(Records for processing begins)

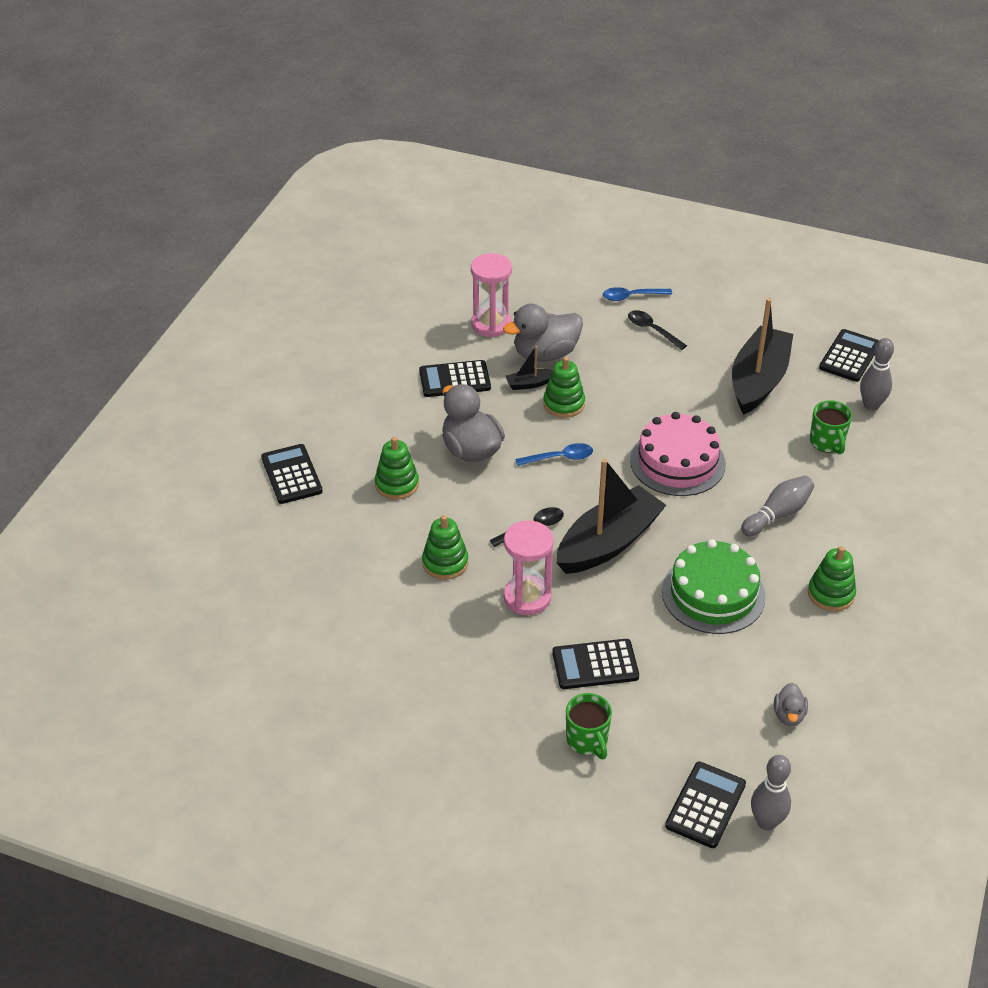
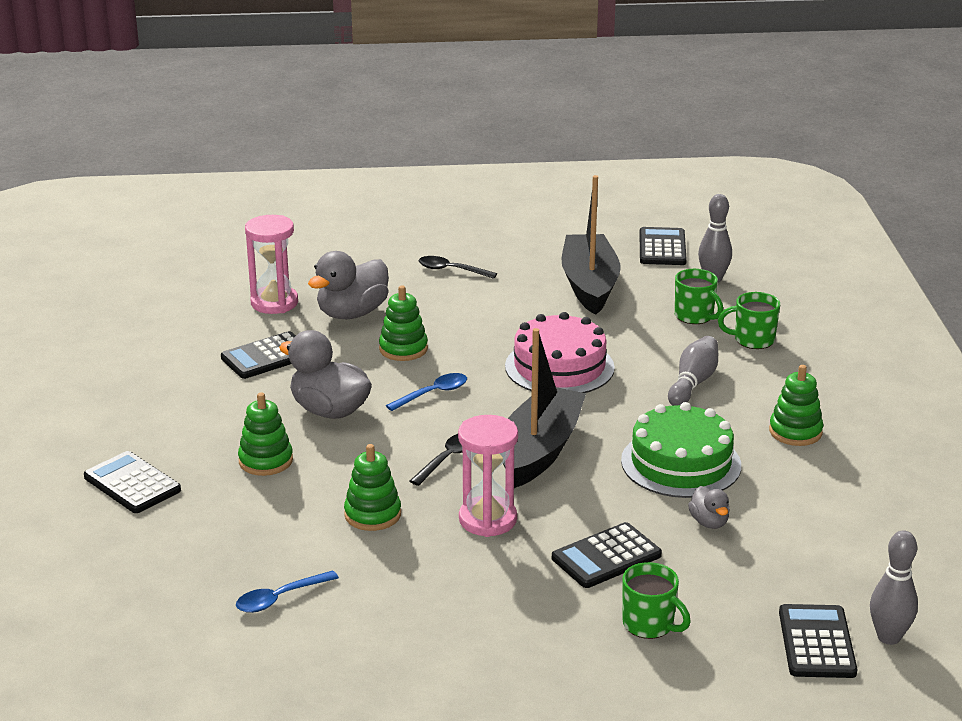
camera: 25 degrees left, 15 degrees down
(529, 384) = (353, 341): black boat -> none
(631, 297) = (409, 249): blue spoon -> blue spoon (280, 598)
(789, 715) = (836, 541): grey duck -> grey duck (709, 522)
(861, 484) = (753, 340): none -> green mug

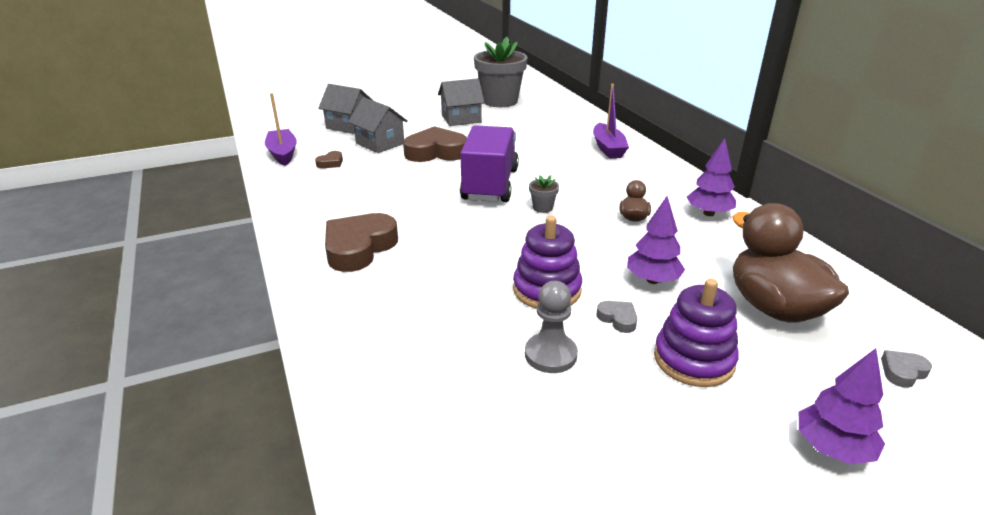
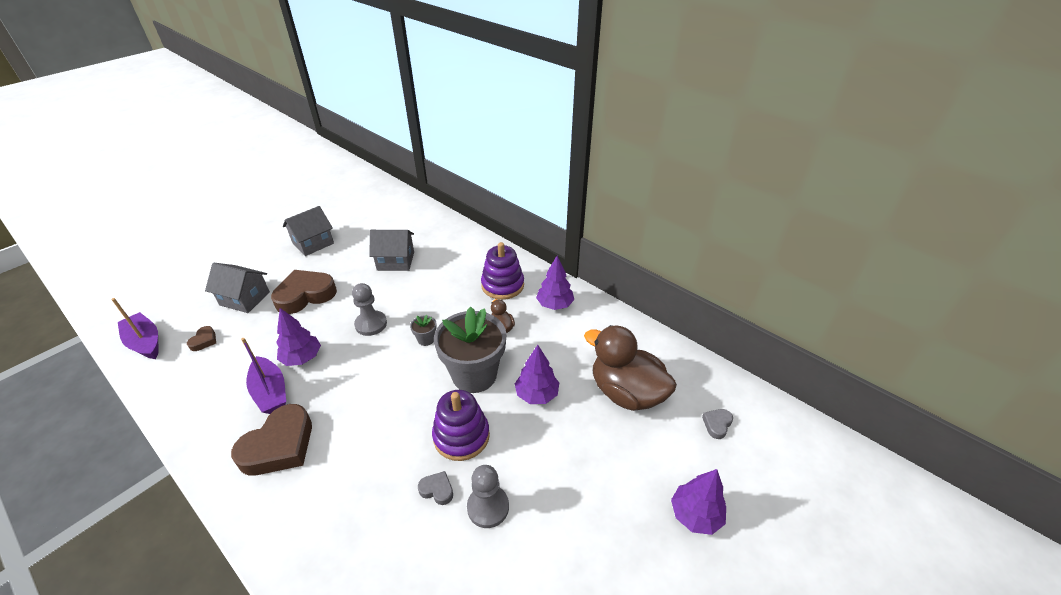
camera: 25 degrees left, 10 degrees up
(349, 126) = (202, 282): grey house -> grey house (395, 261)
(359, 248) = (279, 446): brown heart -> brown heart turned 150 degrees counterclockwise
(411, 193) = (302, 358): none -> purple tree
(490, 185) = (371, 324): purple truck -> grey pawn
(500, 101) = (341, 209): grey flower pot -> grey flower pot (474, 375)
(608, 148) = (456, 248): purple boat -> purple boat (270, 392)
(618, 319) = (525, 447): grey heart -> grey heart (437, 490)
(693, 360) = (589, 468): purple stacking toy -> purple stacking toy (502, 285)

(Records for processing ends)

**About this task**
Output the line containing "(861, 484) = (753, 340): none -> green mug" along with every line after it to the end of the material, exactly as written, but without pictures.

**Reply**
(861, 484) = (753, 340): none -> green mug

camera: 25 degrees left, 10 degrees up
(349, 126) = (202, 282): grey house -> grey house (395, 261)
(359, 248) = (279, 446): brown heart -> brown heart turned 150 degrees counterclockwise
(411, 193) = (302, 358): none -> purple tree
(490, 185) = (371, 324): purple truck -> grey pawn
(500, 101) = (341, 209): grey flower pot -> grey flower pot (474, 375)
(608, 148) = (456, 248): purple boat -> purple boat (270, 392)
(618, 319) = (525, 447): grey heart -> grey heart (437, 490)
(693, 360) = (589, 468): purple stacking toy -> purple stacking toy (502, 285)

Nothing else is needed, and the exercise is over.